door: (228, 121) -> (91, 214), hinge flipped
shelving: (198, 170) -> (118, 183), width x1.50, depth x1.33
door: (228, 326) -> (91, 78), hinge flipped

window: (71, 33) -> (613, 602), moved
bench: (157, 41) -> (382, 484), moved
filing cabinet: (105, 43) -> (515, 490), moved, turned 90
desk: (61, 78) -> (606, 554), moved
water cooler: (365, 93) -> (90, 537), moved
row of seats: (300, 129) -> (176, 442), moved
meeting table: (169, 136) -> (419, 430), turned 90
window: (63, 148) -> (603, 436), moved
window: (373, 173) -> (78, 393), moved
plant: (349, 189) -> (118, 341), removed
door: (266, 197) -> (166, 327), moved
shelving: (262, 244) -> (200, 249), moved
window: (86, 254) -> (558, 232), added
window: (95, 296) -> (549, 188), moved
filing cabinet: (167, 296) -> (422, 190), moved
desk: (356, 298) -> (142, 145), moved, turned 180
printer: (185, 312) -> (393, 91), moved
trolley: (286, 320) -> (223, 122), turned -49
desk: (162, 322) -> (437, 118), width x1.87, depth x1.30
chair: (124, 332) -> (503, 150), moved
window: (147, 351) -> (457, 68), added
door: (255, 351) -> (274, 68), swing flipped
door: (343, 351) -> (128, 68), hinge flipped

### Problem details
Your task is to write out the lines from the one with "water cooler: (365, 93) -> (90, 537), moved" through the end of the records, exactly and with nothing added.

### Output of the task
water cooler: (365, 93) -> (90, 537), moved
row of seats: (300, 129) -> (176, 442), moved
meeting table: (169, 136) -> (419, 430), turned 90
window: (63, 148) -> (603, 436), moved
window: (373, 173) -> (78, 393), moved
plant: (349, 189) -> (118, 341), removed
door: (266, 197) -> (166, 327), moved
shelving: (262, 244) -> (200, 249), moved
window: (86, 254) -> (558, 232), added
window: (95, 296) -> (549, 188), moved
filing cabinet: (167, 296) -> (422, 190), moved
desk: (356, 298) -> (142, 145), moved, turned 180
printer: (185, 312) -> (393, 91), moved
trolley: (286, 320) -> (223, 122), turned -49
desk: (162, 322) -> (437, 118), width x1.87, depth x1.30
chair: (124, 332) -> (503, 150), moved
window: (147, 351) -> (457, 68), added
door: (255, 351) -> (274, 68), swing flipped
door: (343, 351) -> (128, 68), hinge flipped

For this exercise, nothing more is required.